• ACTIVITY
Which lines of the records contain the word "orange"? Copy each one.

• INPUT MATERIAL
☆ ☆ ☆ ☆ ☆

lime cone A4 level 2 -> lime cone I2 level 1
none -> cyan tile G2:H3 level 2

☆ ☆ ☆ ☆ ☆

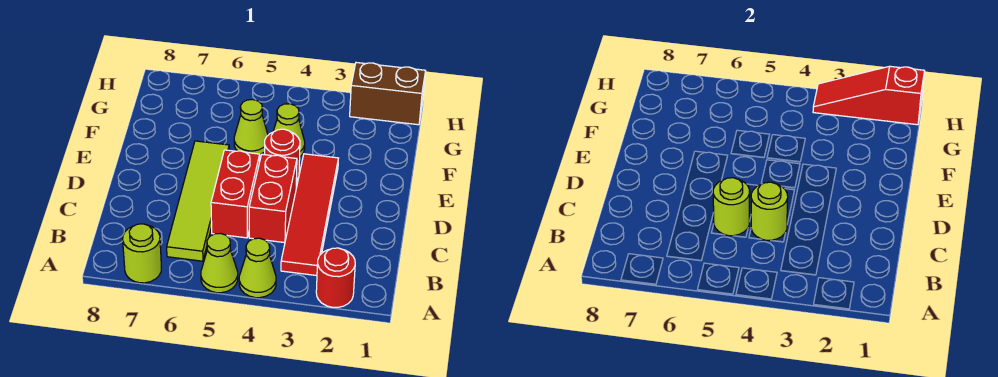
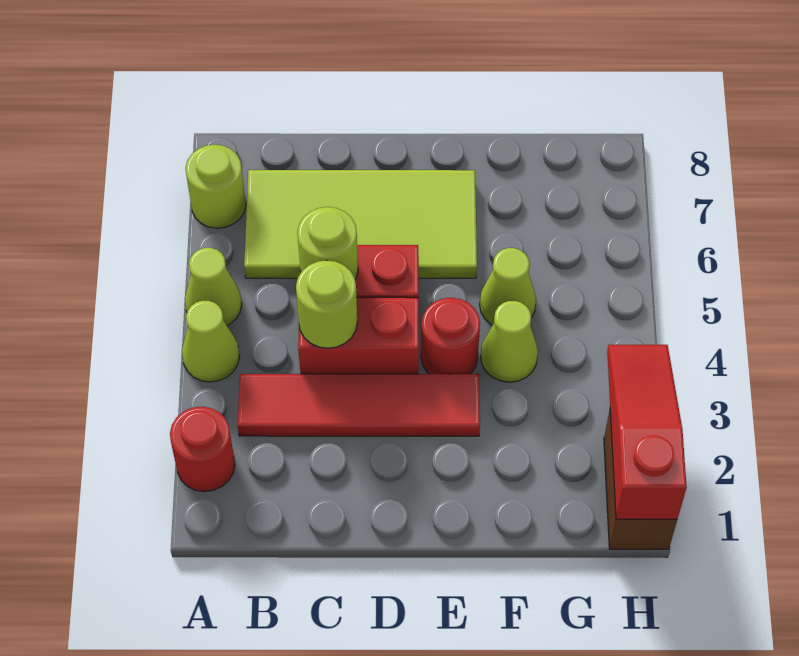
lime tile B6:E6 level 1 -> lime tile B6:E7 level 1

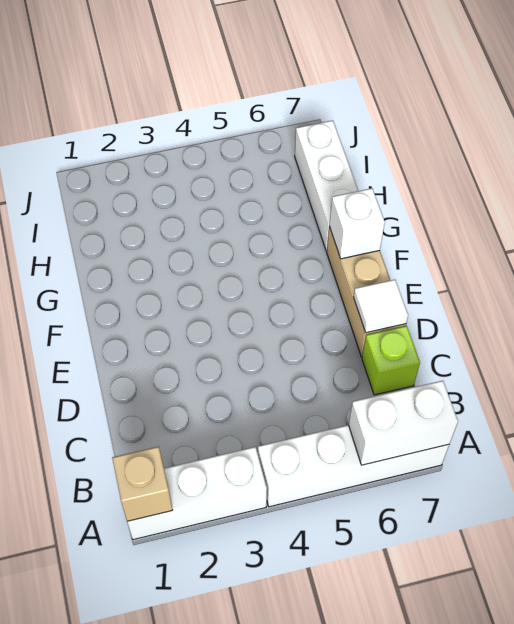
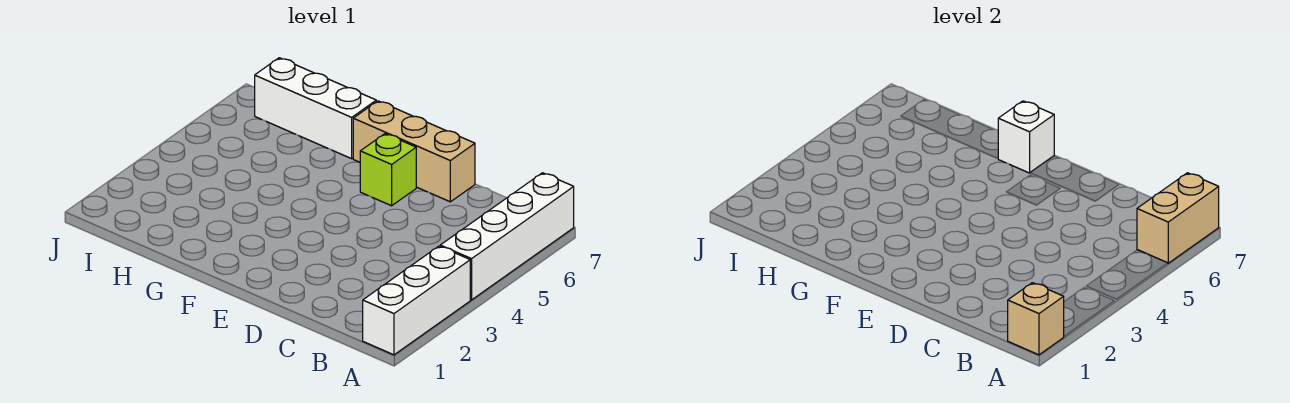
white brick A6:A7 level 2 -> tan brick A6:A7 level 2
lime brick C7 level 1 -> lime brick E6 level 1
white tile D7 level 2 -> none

☆ ☆ ☆ ☆ ☆

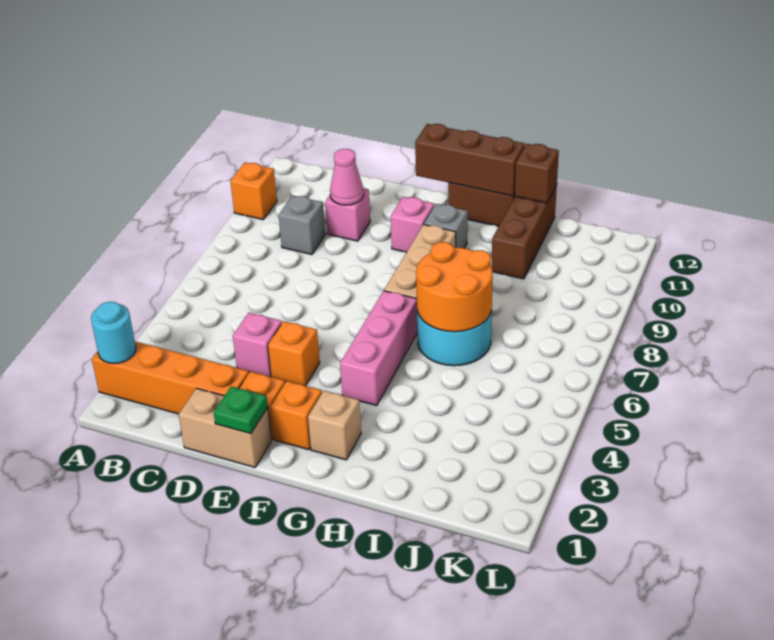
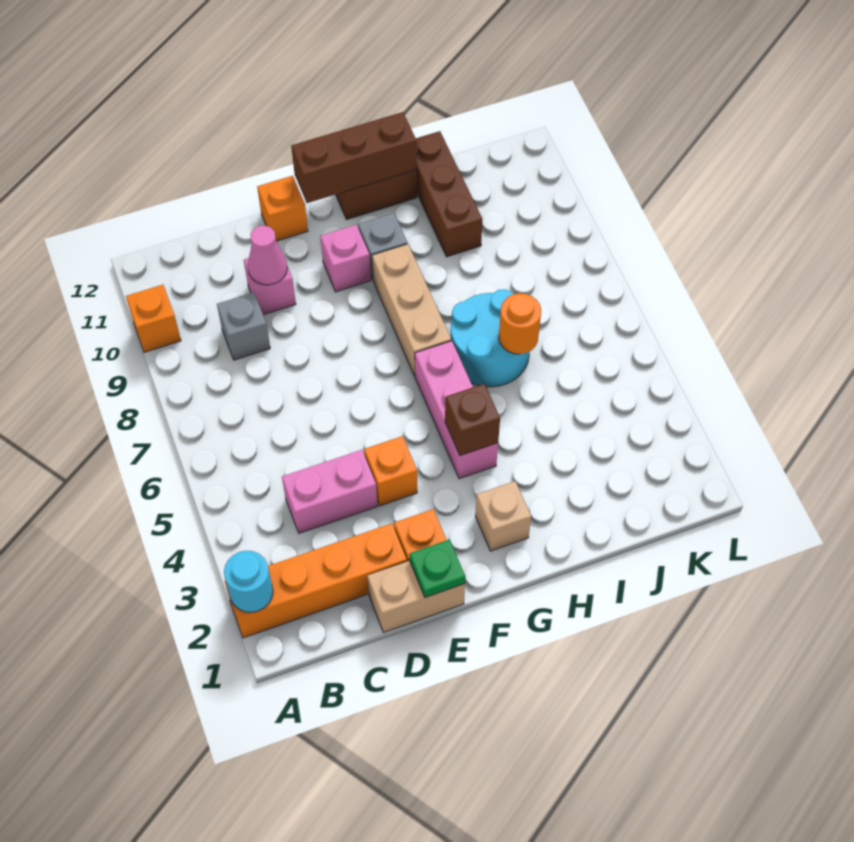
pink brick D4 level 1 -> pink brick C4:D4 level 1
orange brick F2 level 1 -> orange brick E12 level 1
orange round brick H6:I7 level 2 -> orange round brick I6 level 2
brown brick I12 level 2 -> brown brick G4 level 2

☆ ☆ ☆ ☆ ☆

• RESULT OF THE TASK
orange brick F2 level 1 -> orange brick E12 level 1
orange round brick H6:I7 level 2 -> orange round brick I6 level 2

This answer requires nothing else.